Problem details - From the entries below, copy out all lines holding "AGND".

Records for this exercise -
═══
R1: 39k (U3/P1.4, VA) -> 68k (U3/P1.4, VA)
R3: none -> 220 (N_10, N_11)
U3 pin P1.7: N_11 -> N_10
═══
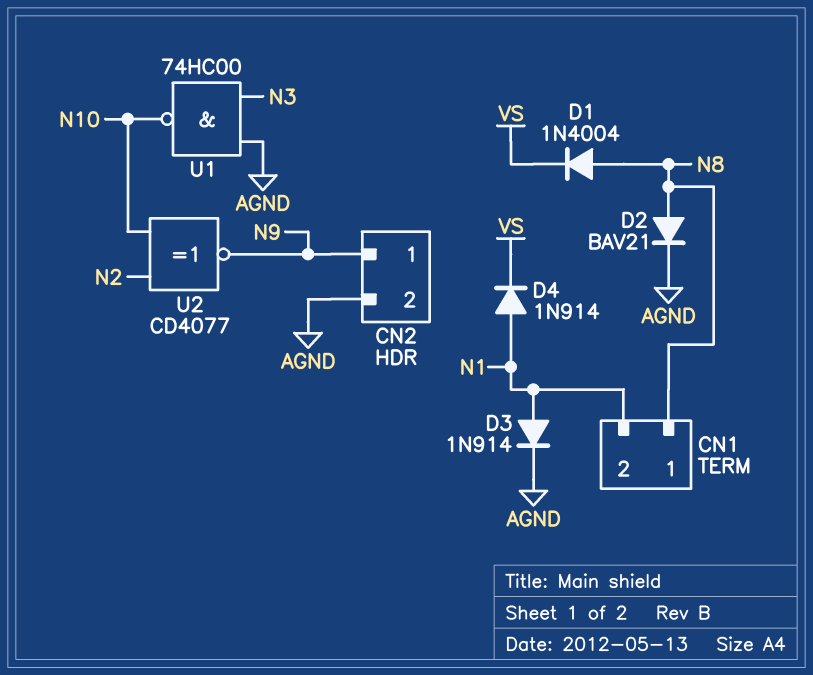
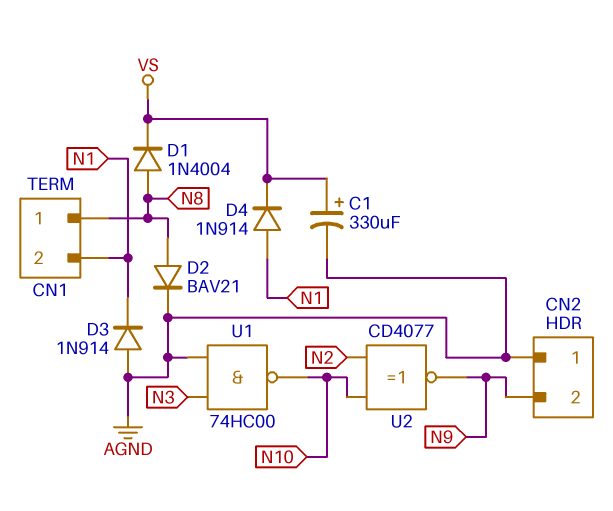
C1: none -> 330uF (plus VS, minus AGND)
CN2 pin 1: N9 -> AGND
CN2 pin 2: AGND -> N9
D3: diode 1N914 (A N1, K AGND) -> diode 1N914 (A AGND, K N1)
═══
Reply to the exercise -
C1: none -> 330uF (plus VS, minus AGND)
CN2 pin 1: N9 -> AGND
CN2 pin 2: AGND -> N9
D3: diode 1N914 (A N1, K AGND) -> diode 1N914 (A AGND, K N1)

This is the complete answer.